Aim of the task. In this data, count the lines in which "point" appears and give only that number.

━━━ Data to use

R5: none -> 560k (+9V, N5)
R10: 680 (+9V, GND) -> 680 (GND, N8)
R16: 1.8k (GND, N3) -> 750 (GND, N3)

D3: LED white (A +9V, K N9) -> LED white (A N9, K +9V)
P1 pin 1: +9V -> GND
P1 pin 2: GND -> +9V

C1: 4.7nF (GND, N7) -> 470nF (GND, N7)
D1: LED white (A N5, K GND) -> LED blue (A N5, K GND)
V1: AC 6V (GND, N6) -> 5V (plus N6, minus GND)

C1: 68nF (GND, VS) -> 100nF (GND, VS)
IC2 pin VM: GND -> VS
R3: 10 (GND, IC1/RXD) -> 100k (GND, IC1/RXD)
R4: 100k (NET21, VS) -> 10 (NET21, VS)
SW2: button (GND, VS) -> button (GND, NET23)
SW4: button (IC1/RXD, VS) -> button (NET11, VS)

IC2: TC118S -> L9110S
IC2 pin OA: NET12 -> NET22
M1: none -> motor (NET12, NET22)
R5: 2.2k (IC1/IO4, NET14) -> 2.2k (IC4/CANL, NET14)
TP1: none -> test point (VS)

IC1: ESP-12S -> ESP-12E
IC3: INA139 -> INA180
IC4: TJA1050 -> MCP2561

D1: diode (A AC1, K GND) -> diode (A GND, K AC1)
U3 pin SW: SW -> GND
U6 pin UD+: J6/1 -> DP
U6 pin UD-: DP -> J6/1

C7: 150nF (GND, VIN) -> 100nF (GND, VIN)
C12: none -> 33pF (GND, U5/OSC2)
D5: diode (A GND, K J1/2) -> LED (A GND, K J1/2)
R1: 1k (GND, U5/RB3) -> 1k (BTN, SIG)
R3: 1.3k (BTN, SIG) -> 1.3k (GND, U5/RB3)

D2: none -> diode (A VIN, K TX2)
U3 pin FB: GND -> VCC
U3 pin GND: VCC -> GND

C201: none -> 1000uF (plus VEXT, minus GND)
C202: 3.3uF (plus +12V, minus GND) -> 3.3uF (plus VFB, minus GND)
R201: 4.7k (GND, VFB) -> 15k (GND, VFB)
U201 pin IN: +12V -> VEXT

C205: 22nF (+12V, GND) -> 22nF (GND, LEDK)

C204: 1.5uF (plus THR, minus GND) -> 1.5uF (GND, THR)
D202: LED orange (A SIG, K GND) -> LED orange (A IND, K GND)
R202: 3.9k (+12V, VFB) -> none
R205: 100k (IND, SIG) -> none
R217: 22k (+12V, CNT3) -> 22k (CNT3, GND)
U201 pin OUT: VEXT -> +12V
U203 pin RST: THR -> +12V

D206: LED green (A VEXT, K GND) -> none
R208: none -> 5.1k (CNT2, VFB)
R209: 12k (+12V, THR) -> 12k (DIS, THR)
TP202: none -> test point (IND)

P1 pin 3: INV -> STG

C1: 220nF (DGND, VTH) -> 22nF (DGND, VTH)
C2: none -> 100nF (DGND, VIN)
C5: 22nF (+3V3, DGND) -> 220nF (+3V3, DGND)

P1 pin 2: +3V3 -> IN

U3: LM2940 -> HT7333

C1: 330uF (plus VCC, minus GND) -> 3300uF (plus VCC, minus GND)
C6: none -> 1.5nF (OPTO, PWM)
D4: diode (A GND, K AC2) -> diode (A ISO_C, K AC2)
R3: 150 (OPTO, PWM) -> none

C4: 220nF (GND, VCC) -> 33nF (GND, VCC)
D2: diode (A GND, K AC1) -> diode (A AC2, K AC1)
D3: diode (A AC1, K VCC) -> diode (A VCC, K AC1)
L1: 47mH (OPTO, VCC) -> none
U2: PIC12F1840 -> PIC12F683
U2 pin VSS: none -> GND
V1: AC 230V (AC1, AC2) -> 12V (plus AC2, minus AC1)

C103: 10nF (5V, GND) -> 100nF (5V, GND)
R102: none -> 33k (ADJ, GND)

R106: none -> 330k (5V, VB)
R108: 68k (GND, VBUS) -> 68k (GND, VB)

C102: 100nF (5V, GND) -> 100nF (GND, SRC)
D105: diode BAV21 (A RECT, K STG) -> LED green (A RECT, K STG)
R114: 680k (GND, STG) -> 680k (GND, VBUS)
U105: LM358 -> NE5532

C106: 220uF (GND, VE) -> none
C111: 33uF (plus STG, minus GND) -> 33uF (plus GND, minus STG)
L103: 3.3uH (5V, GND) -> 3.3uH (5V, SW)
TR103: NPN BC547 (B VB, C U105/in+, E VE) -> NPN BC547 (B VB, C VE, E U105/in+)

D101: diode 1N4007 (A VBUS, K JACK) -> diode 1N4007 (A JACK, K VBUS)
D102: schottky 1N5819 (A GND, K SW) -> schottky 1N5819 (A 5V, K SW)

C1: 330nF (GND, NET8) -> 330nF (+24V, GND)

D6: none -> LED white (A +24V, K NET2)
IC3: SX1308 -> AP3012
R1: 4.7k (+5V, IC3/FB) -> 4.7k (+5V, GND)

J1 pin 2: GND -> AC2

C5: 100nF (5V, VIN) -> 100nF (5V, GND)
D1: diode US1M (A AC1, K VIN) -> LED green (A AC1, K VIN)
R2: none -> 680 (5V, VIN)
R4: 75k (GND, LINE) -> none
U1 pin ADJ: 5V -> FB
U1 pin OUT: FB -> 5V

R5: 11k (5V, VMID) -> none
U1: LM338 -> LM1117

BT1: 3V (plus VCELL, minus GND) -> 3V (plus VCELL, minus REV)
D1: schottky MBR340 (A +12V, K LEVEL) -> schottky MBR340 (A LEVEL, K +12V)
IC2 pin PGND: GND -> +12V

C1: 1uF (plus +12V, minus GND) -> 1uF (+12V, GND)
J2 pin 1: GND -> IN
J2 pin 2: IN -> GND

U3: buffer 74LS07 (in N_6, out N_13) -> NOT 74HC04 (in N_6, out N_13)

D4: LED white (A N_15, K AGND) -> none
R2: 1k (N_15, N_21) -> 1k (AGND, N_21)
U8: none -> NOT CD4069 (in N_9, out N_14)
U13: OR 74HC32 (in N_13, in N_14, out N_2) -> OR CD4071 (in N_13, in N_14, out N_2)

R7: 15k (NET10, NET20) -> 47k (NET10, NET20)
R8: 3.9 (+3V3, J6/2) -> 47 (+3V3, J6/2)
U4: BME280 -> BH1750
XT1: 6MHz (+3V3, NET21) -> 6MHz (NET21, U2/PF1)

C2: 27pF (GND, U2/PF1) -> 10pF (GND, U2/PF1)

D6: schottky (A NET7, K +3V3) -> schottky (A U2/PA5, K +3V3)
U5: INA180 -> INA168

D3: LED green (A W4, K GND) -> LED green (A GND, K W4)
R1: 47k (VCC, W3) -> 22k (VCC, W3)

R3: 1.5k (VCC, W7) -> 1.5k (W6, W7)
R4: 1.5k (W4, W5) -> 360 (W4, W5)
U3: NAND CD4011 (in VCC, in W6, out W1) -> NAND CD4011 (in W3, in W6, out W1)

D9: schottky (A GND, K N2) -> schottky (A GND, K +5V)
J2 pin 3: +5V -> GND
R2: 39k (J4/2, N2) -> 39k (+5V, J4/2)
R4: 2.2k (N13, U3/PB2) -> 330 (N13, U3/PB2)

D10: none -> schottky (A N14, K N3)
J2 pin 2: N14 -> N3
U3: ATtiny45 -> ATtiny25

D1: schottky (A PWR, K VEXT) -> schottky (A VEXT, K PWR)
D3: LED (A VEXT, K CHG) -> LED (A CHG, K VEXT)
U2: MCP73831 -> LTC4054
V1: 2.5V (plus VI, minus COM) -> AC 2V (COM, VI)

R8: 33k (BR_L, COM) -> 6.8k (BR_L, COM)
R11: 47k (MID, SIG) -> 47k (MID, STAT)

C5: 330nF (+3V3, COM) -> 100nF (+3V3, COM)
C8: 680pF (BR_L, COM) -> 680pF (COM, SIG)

━━━━━━

Response area. 2